Write out every line of the items below word for word, omitting the pictures.

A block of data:
## BEGIN

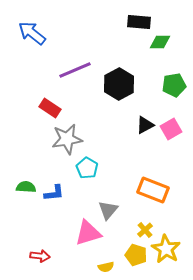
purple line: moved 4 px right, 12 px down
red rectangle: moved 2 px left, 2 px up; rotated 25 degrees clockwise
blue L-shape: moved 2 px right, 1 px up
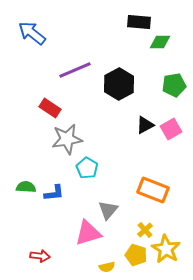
yellow semicircle: moved 1 px right
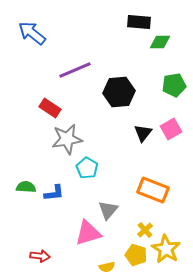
black hexagon: moved 8 px down; rotated 24 degrees clockwise
black triangle: moved 2 px left, 8 px down; rotated 24 degrees counterclockwise
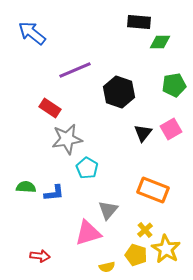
black hexagon: rotated 24 degrees clockwise
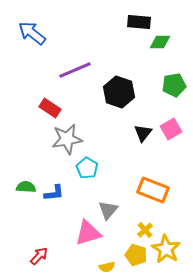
red arrow: moved 1 px left; rotated 54 degrees counterclockwise
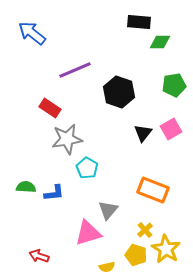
red arrow: rotated 114 degrees counterclockwise
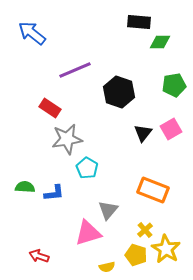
green semicircle: moved 1 px left
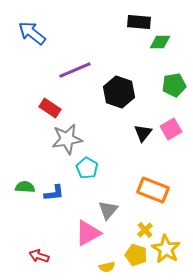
pink triangle: rotated 12 degrees counterclockwise
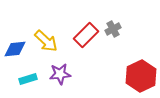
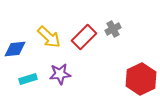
red rectangle: moved 2 px left, 2 px down
yellow arrow: moved 3 px right, 4 px up
red hexagon: moved 3 px down
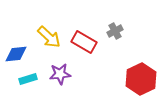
gray cross: moved 2 px right, 2 px down
red rectangle: moved 5 px down; rotated 75 degrees clockwise
blue diamond: moved 1 px right, 5 px down
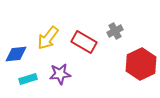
yellow arrow: moved 1 px left, 1 px down; rotated 85 degrees clockwise
red hexagon: moved 15 px up
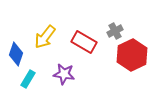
yellow arrow: moved 3 px left, 1 px up
blue diamond: rotated 65 degrees counterclockwise
red hexagon: moved 9 px left, 9 px up
purple star: moved 4 px right; rotated 15 degrees clockwise
cyan rectangle: rotated 42 degrees counterclockwise
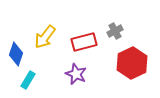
red rectangle: rotated 45 degrees counterclockwise
red hexagon: moved 8 px down
purple star: moved 12 px right; rotated 15 degrees clockwise
cyan rectangle: moved 1 px down
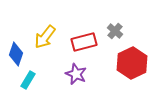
gray cross: rotated 21 degrees counterclockwise
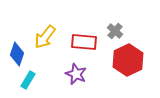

## END

*Exercise output:*
purple line: moved 4 px right, 12 px down
red rectangle: moved 2 px left, 2 px up; rotated 25 degrees clockwise
blue L-shape: moved 2 px right, 1 px up
yellow semicircle: moved 1 px right
black hexagon: moved 8 px down; rotated 24 degrees clockwise
black triangle: moved 2 px left, 8 px down; rotated 24 degrees counterclockwise
black hexagon: rotated 24 degrees clockwise
red arrow: moved 1 px left; rotated 54 degrees counterclockwise
red arrow: rotated 114 degrees counterclockwise
green semicircle: moved 1 px left
pink triangle: rotated 12 degrees counterclockwise
red rectangle: moved 2 px left, 2 px down
yellow arrow: moved 3 px right, 4 px up
red hexagon: moved 3 px down
gray cross: moved 2 px right, 2 px down
red rectangle: moved 5 px down; rotated 75 degrees clockwise
blue diamond: moved 1 px right, 5 px down
yellow arrow: moved 1 px left, 1 px down; rotated 85 degrees clockwise
red hexagon: moved 15 px up
yellow arrow: moved 3 px left, 1 px up
blue diamond: rotated 65 degrees counterclockwise
red hexagon: moved 9 px left, 9 px up
purple star: moved 4 px right; rotated 15 degrees clockwise
cyan rectangle: rotated 42 degrees counterclockwise
red rectangle: rotated 45 degrees counterclockwise
red hexagon: moved 8 px down
purple star: moved 12 px right; rotated 15 degrees clockwise
cyan rectangle: moved 1 px down
gray cross: rotated 21 degrees counterclockwise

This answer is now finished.